> MATERIAL SHOWN

###

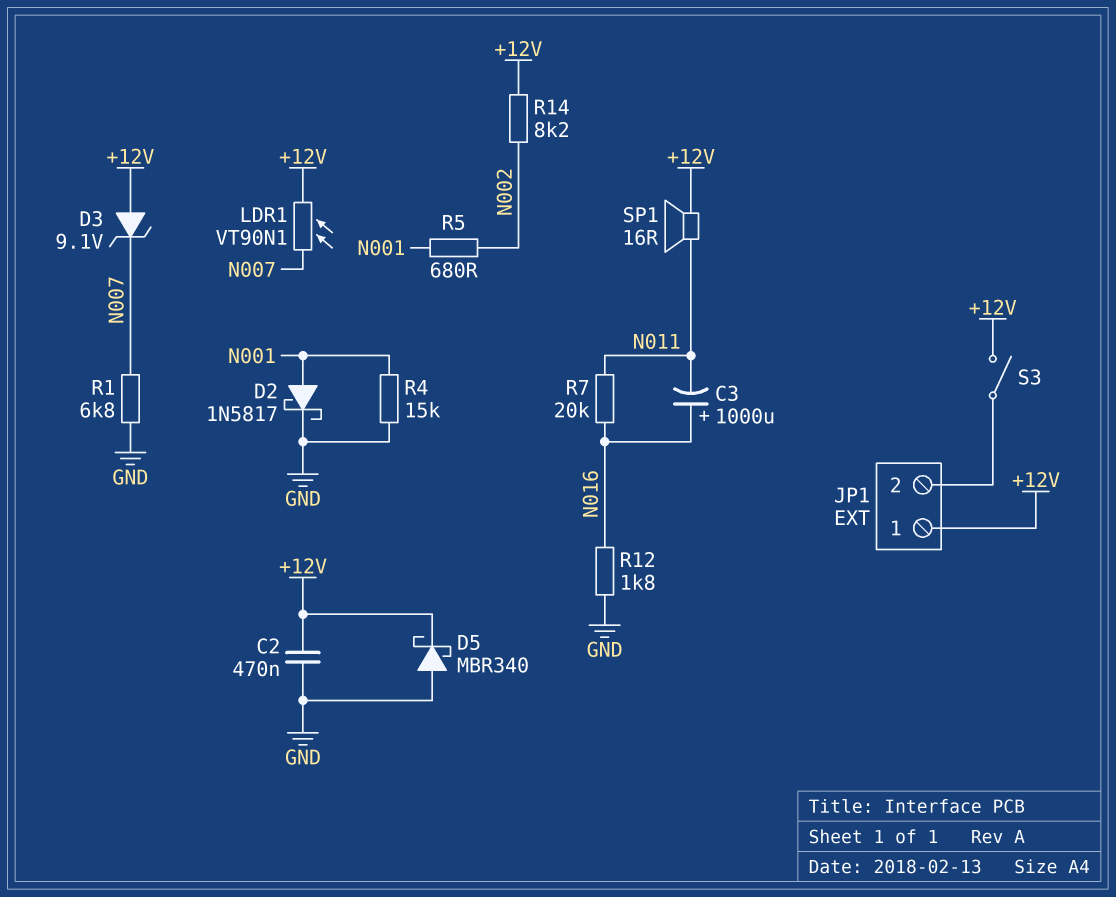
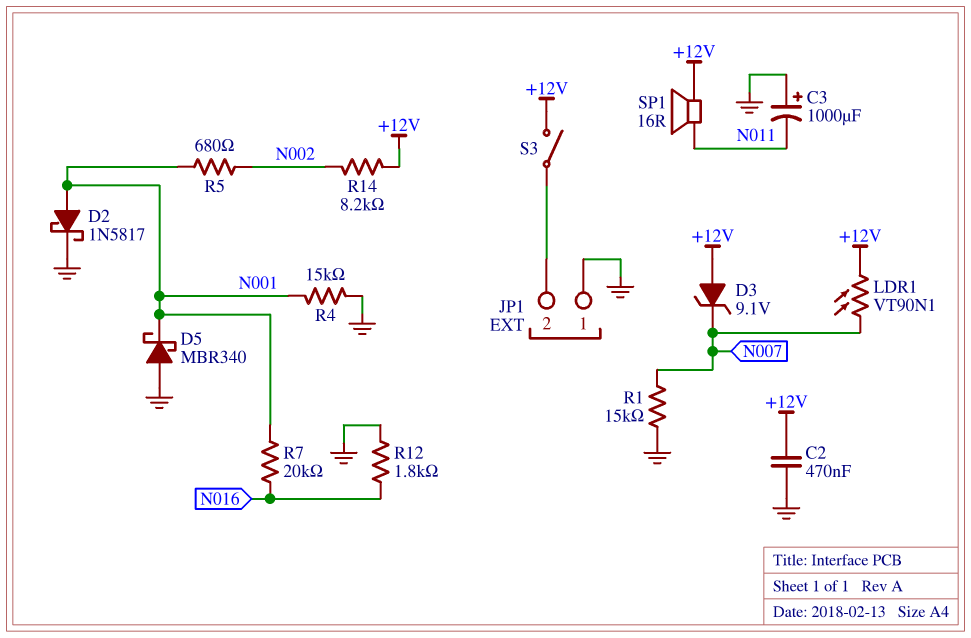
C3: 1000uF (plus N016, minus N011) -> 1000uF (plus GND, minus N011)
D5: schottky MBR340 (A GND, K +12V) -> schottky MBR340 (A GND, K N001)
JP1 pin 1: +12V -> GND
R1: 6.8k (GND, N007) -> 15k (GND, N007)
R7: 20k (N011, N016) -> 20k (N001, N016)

###

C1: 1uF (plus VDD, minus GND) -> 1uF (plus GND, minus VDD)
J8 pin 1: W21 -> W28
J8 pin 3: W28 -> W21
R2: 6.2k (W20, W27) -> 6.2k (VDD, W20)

###

> EXERCISE BRIEF
Using the entries above, output exactly the lines between the line holding "J8 pin 1: W21 -> W28" and the line holding "R2: 6.2k (W20, W27) -> 6.2k (VDD, W20)", end lines included, and nothing more.

> ANSWER BELOW
J8 pin 1: W21 -> W28
J8 pin 3: W28 -> W21
R2: 6.2k (W20, W27) -> 6.2k (VDD, W20)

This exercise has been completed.